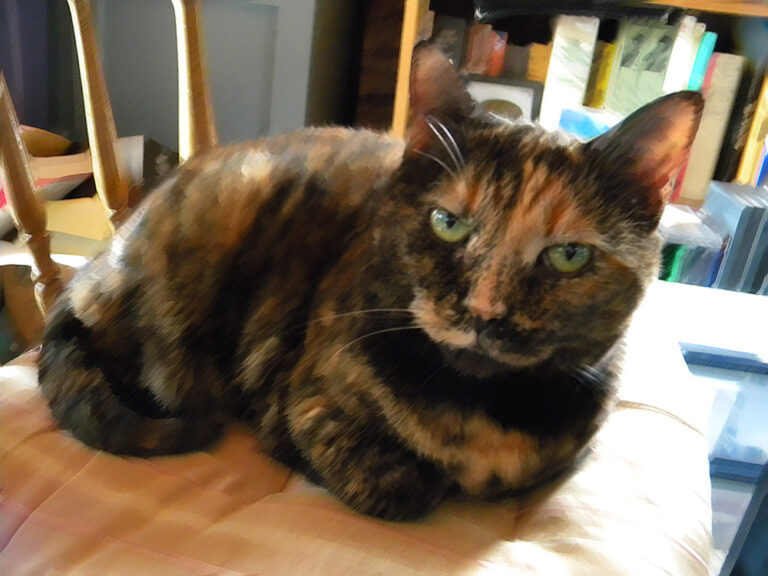
Identify the location of cushion. (239, 502).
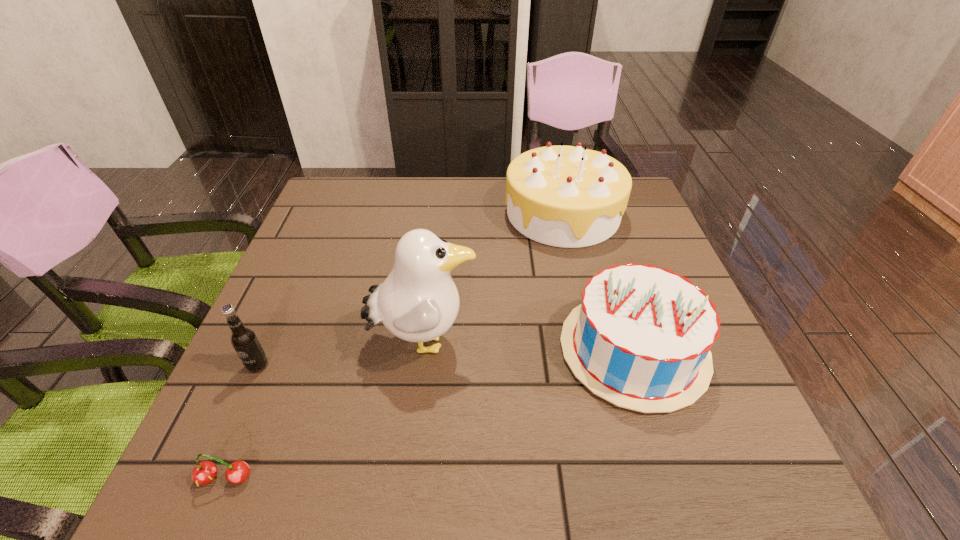
Select which object appears as the fourth closest to the farther birthday cake. Please provide its 2D coordinates. Your answer should be formatted as a tuple, i.e. [(x, y)], where the tuple contains the x and y coordinates of a point satisfying the conditions above.

[(204, 473)]

In order to click on object that stands as the third closest to the tallest object in this screenshot , I will do `click(204, 473)`.

Identify the location of free space that satisfies the following two spatial constraints: 1. on the beak of the gull; 2. on the right side of the shorter birthday cake. 422,350.

The height and width of the screenshot is (540, 960). Find the location of `vacant area that satisfies the following two spatial constraints: 1. on the front side of the farther birthday cake; 2. on the left side of the nearer birthday cake`. vacant area that satisfies the following two spatial constraints: 1. on the front side of the farther birthday cake; 2. on the left side of the nearer birthday cake is located at coordinates (595, 350).

Identify the location of free space in the image that satisfies the following two spatial constraints: 1. on the beak of the gull; 2. with stems pointing upwards on the shortest object. This screenshot has width=960, height=540. (407, 478).

The height and width of the screenshot is (540, 960). What are the coordinates of `vacant space that satisfies the following two spatial constraints: 1. on the beak of the nearer birthday cake; 2. on the left side of the gull` in the screenshot? It's located at (422, 350).

Locate an element on the screen. The image size is (960, 540). blank area in the image that satisfies the following two spatial constraints: 1. on the beak of the third object from left to right; 2. on the right side of the nearer birthday cake is located at coordinates (422, 350).

The image size is (960, 540). Identify the location of vacant space that satisfies the following two spatial constraints: 1. on the beak of the third object from left to right; 2. with stems pointing upwards on the cherry. (407, 478).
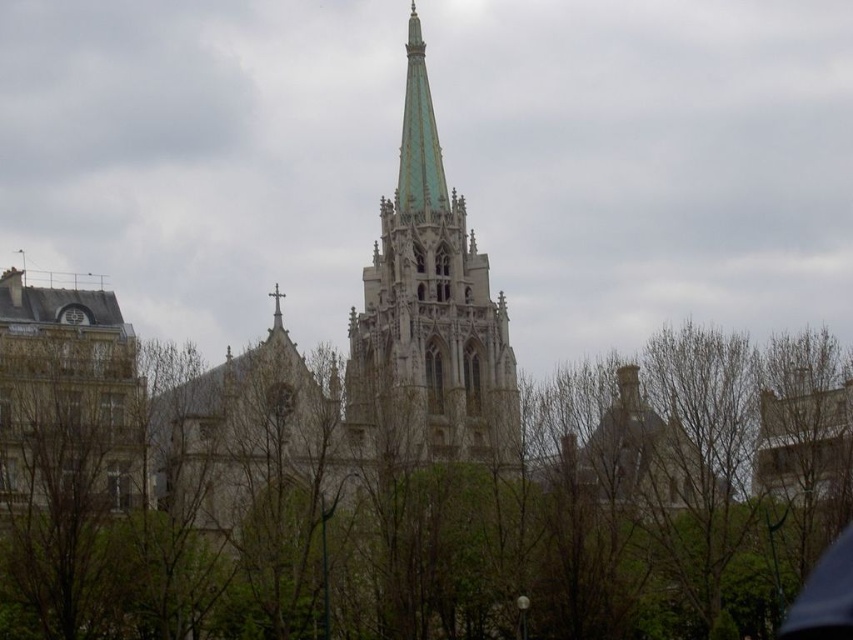
Question: Does green leafy tree at center have a smaller size compared to green stone tower at center?

Choices:
 (A) no
 (B) yes

Answer: (A)

Question: Can you confirm if green leafy tree at center is thinner than green stone tower at center?

Choices:
 (A) no
 (B) yes

Answer: (A)

Question: Which point appears closest to the camera in this image?

Choices:
 (A) (277, 410)
 (B) (456, 339)

Answer: (A)

Question: Which point is closer to the camera?

Choices:
 (A) (160, 420)
 (B) (369, 356)

Answer: (A)

Question: Is green leafy tree at center bigger than green stone tower at center?

Choices:
 (A) yes
 (B) no

Answer: (A)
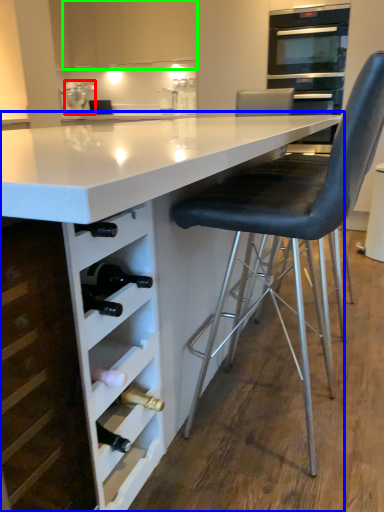
Question: Which object is the farthest from kitchen appliance (highlighted by a red box)? Choose among these: table (highlighted by a blue box) or cabinetry (highlighted by a green box).

Choices:
 (A) table
 (B) cabinetry

Answer: (A)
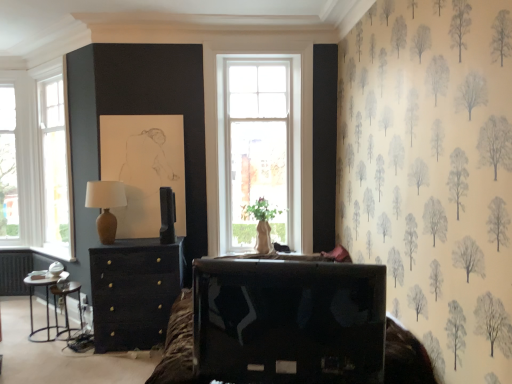
Question: Is matte brown table lamp at left a part of metallic silver side table at lower left?

Choices:
 (A) no
 (B) yes

Answer: (A)

Question: Is metallic silver side table at lower left taller than matte brown table lamp at left?

Choices:
 (A) no
 (B) yes

Answer: (A)

Question: Is metallic silver side table at lower left looking in the opposite direction of matte brown table lamp at left?

Choices:
 (A) yes
 (B) no

Answer: (B)

Question: From a real-world perspective, is metallic silver side table at lower left below matte brown table lamp at left?

Choices:
 (A) no
 (B) yes

Answer: (B)

Question: Does metallic silver side table at lower left have a lesser width compared to matte brown table lamp at left?

Choices:
 (A) no
 (B) yes

Answer: (A)

Question: From their relative heights in the image, would you say shiny black tv at lower center is taller or shorter than white glass window at left?

Choices:
 (A) short
 (B) tall

Answer: (A)

Question: From a real-world perspective, is shiny black tv at lower center above or below white glass window at left?

Choices:
 (A) below
 (B) above

Answer: (A)

Question: Is point (288, 332) positioned closer to the camera than point (60, 251)?

Choices:
 (A) farther
 (B) closer

Answer: (B)

Question: Is shiny black tv at lower center inside or outside of white glass window at left?

Choices:
 (A) inside
 (B) outside

Answer: (B)

Question: Is metallic silver side table at lower left wider or thinner than metallic black side table at lower left?

Choices:
 (A) wide
 (B) thin

Answer: (B)

Question: Considering the positions of point (57, 336) and point (35, 276), is point (57, 336) closer or farther from the camera than point (35, 276)?

Choices:
 (A) farther
 (B) closer

Answer: (B)

Question: In the image, is metallic silver side table at lower left positioned in front of or behind metallic black side table at lower left?

Choices:
 (A) behind
 (B) front

Answer: (A)

Question: From a real-world perspective, is metallic silver side table at lower left above or below metallic black side table at lower left?

Choices:
 (A) above
 (B) below

Answer: (B)

Question: Considering their positions, is matte brown table lamp at left located in front of or behind matte black chest of drawers at center?

Choices:
 (A) front
 (B) behind

Answer: (A)

Question: Looking at the image, does matte brown table lamp at left seem bigger or smaller compared to matte black chest of drawers at center?

Choices:
 (A) big
 (B) small

Answer: (B)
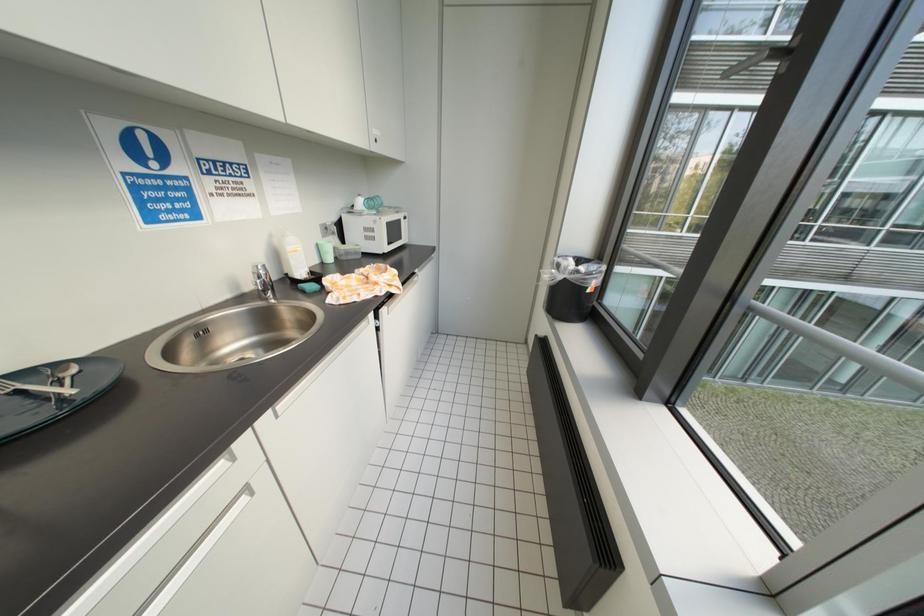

────────────────────────────────────────

:: STATED PROBLEM ::
Extract the text of all the entries above verbatim, leaving out the pictures.

:: SOLUTION FOR THIS EXERCISE ::
Identify the location of cushion. (239, 502).
Select which object appears as the fourth closest to the farther birthday cake. Please provide its 2D coordinates. Your answer should be formatted as a tuple, i.e. [(x, y)], where the tuple contains the x and y coordinates of a point satisfying the conditions above.

[(204, 473)]

In order to click on object that stands as the third closest to the tallest object in this screenshot , I will do `click(204, 473)`.

Identify the location of free space that satisfies the following two spatial constraints: 1. on the beak of the gull; 2. on the right side of the shorter birthday cake. 422,350.

The height and width of the screenshot is (540, 960). Find the location of `vacant area that satisfies the following two spatial constraints: 1. on the front side of the farther birthday cake; 2. on the left side of the nearer birthday cake`. vacant area that satisfies the following two spatial constraints: 1. on the front side of the farther birthday cake; 2. on the left side of the nearer birthday cake is located at coordinates (595, 350).

Identify the location of free space in the image that satisfies the following two spatial constraints: 1. on the beak of the gull; 2. with stems pointing upwards on the shortest object. This screenshot has width=960, height=540. (407, 478).

The height and width of the screenshot is (540, 960). What are the coordinates of `vacant space that satisfies the following two spatial constraints: 1. on the beak of the nearer birthday cake; 2. on the left side of the gull` in the screenshot? It's located at (422, 350).

Locate an element on the screen. The image size is (960, 540). blank area in the image that satisfies the following two spatial constraints: 1. on the beak of the third object from left to right; 2. on the right side of the nearer birthday cake is located at coordinates (422, 350).

The image size is (960, 540). Identify the location of vacant space that satisfies the following two spatial constraints: 1. on the beak of the third object from left to right; 2. with stems pointing upwards on the cherry. (407, 478).
Question: Does green leafy tree at center have a smaller size compared to green stone tower at center?

Choices:
 (A) no
 (B) yes

Answer: (A)

Question: Can you confirm if green leafy tree at center is thinner than green stone tower at center?

Choices:
 (A) no
 (B) yes

Answer: (A)

Question: Which point appears closest to the camera in this image?

Choices:
 (A) (277, 410)
 (B) (456, 339)

Answer: (A)

Question: Which point is closer to the camera?

Choices:
 (A) (160, 420)
 (B) (369, 356)

Answer: (A)

Question: Is green leafy tree at center bigger than green stone tower at center?

Choices:
 (A) yes
 (B) no

Answer: (A)
Question: Which object is the farthest from kitchen appliance (highlighted by a red box)? Choose among these: table (highlighted by a blue box) or cabinetry (highlighted by a green box).

Choices:
 (A) table
 (B) cabinetry

Answer: (A)
Question: Is matte brown table lamp at left a part of metallic silver side table at lower left?

Choices:
 (A) no
 (B) yes

Answer: (A)

Question: Is metallic silver side table at lower left taller than matte brown table lamp at left?

Choices:
 (A) no
 (B) yes

Answer: (A)

Question: Is metallic silver side table at lower left looking in the opposite direction of matte brown table lamp at left?

Choices:
 (A) yes
 (B) no

Answer: (B)

Question: From a real-world perspective, is metallic silver side table at lower left below matte brown table lamp at left?

Choices:
 (A) no
 (B) yes

Answer: (B)

Question: Does metallic silver side table at lower left have a lesser width compared to matte brown table lamp at left?

Choices:
 (A) no
 (B) yes

Answer: (A)

Question: From their relative heights in the image, would you say shiny black tv at lower center is taller or shorter than white glass window at left?

Choices:
 (A) short
 (B) tall

Answer: (A)

Question: From a real-world perspective, is shiny black tv at lower center above or below white glass window at left?

Choices:
 (A) below
 (B) above

Answer: (A)

Question: Is point (288, 332) positioned closer to the camera than point (60, 251)?

Choices:
 (A) farther
 (B) closer

Answer: (B)

Question: Is shiny black tv at lower center inside or outside of white glass window at left?

Choices:
 (A) inside
 (B) outside

Answer: (B)

Question: Is metallic silver side table at lower left wider or thinner than metallic black side table at lower left?

Choices:
 (A) wide
 (B) thin

Answer: (B)

Question: Considering the positions of point (57, 336) and point (35, 276), is point (57, 336) closer or farther from the camera than point (35, 276)?

Choices:
 (A) farther
 (B) closer

Answer: (B)

Question: In the image, is metallic silver side table at lower left positioned in front of or behind metallic black side table at lower left?

Choices:
 (A) behind
 (B) front

Answer: (A)

Question: From a real-world perspective, is metallic silver side table at lower left above or below metallic black side table at lower left?

Choices:
 (A) above
 (B) below

Answer: (B)

Question: Considering their positions, is matte brown table lamp at left located in front of or behind matte black chest of drawers at center?

Choices:
 (A) front
 (B) behind

Answer: (A)

Question: Looking at the image, does matte brown table lamp at left seem bigger or smaller compared to matte black chest of drawers at center?

Choices:
 (A) big
 (B) small

Answer: (B)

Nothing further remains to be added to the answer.